Each entry is to be retyped without alteration, and no picture is to be included.

[Start of section]

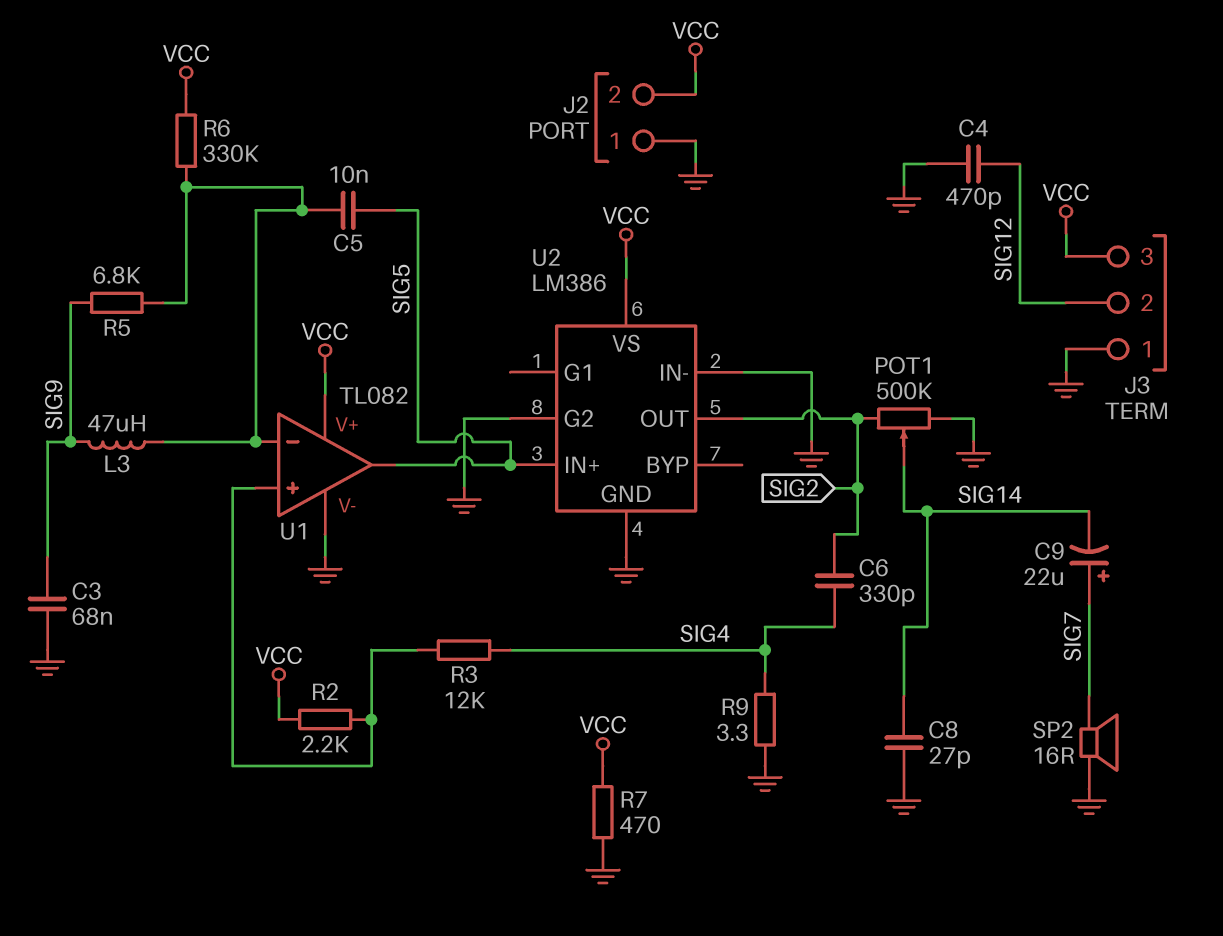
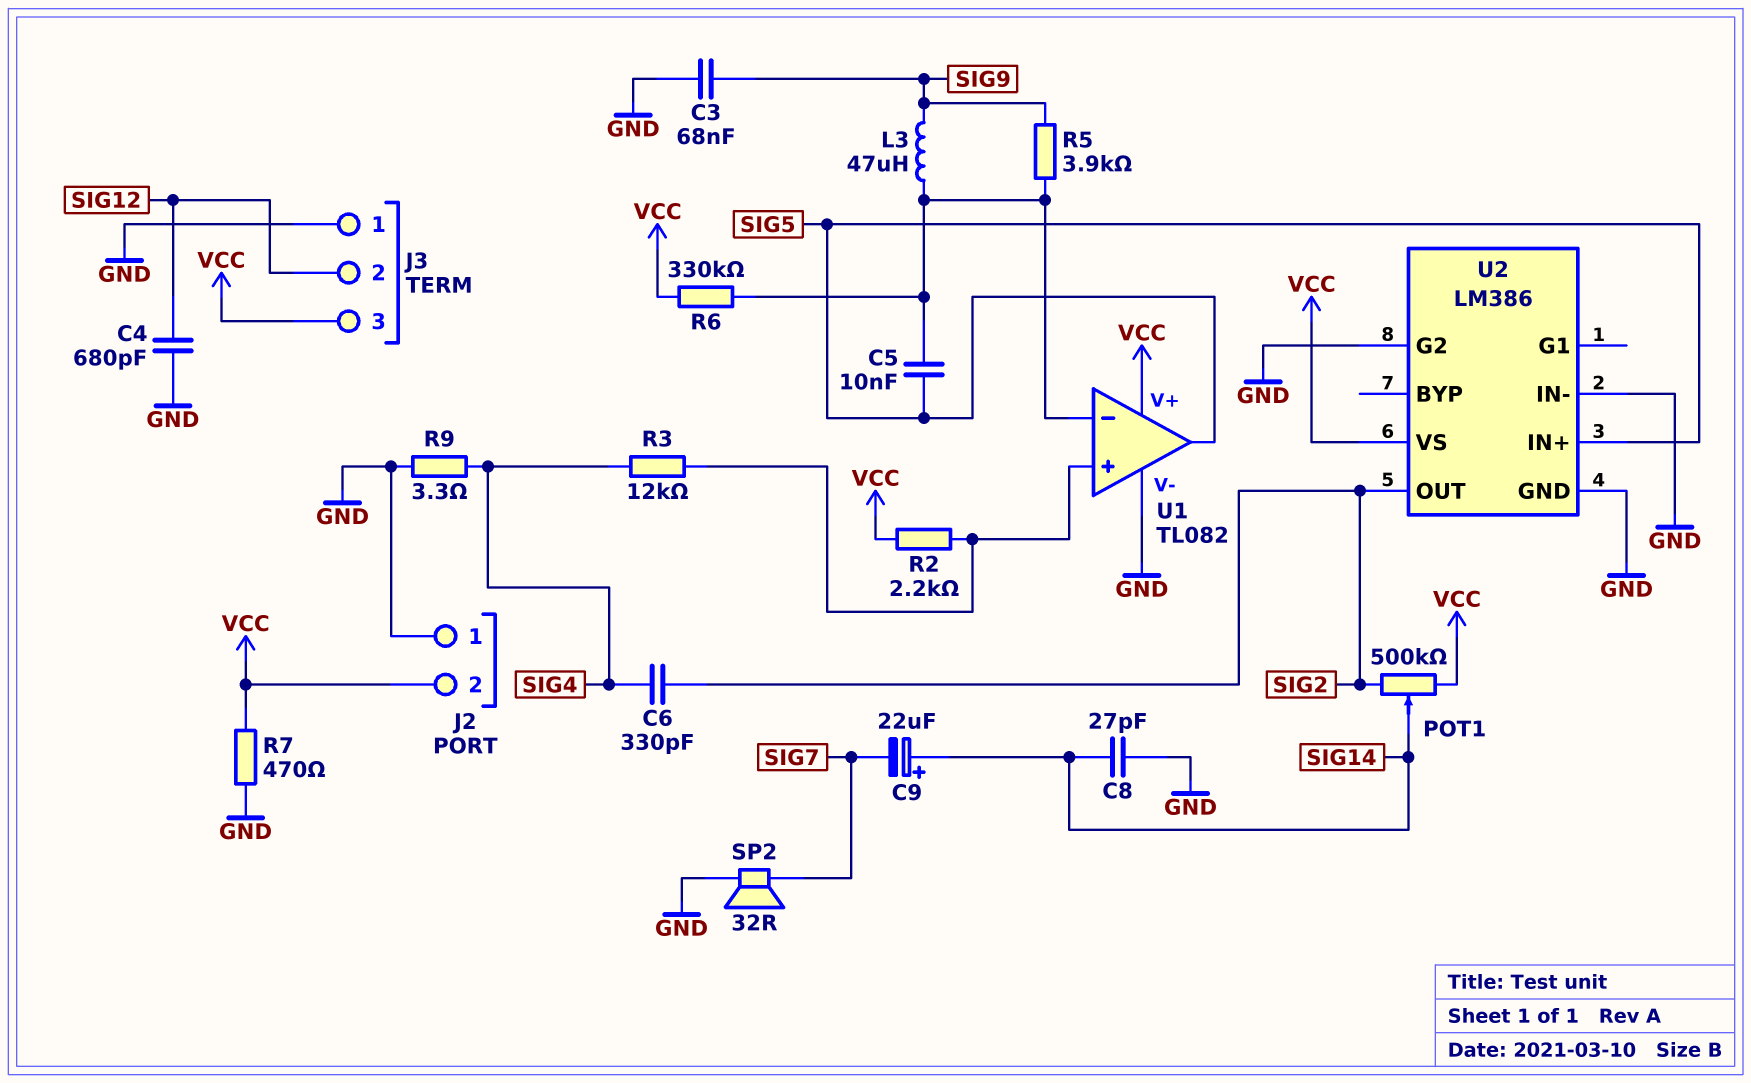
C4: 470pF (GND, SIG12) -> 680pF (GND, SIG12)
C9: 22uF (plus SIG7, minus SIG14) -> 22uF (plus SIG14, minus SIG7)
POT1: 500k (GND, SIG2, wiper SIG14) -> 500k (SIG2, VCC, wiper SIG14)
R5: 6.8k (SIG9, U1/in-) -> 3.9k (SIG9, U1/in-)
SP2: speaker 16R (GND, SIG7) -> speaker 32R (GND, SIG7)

[End of section]

Exercise output:
C4: 470pF (GND, SIG12) -> 680pF (GND, SIG12)
C9: 22uF (plus SIG7, minus SIG14) -> 22uF (plus SIG14, minus SIG7)
POT1: 500k (GND, SIG2, wiper SIG14) -> 500k (SIG2, VCC, wiper SIG14)
R5: 6.8k (SIG9, U1/in-) -> 3.9k (SIG9, U1/in-)
SP2: speaker 16R (GND, SIG7) -> speaker 32R (GND, SIG7)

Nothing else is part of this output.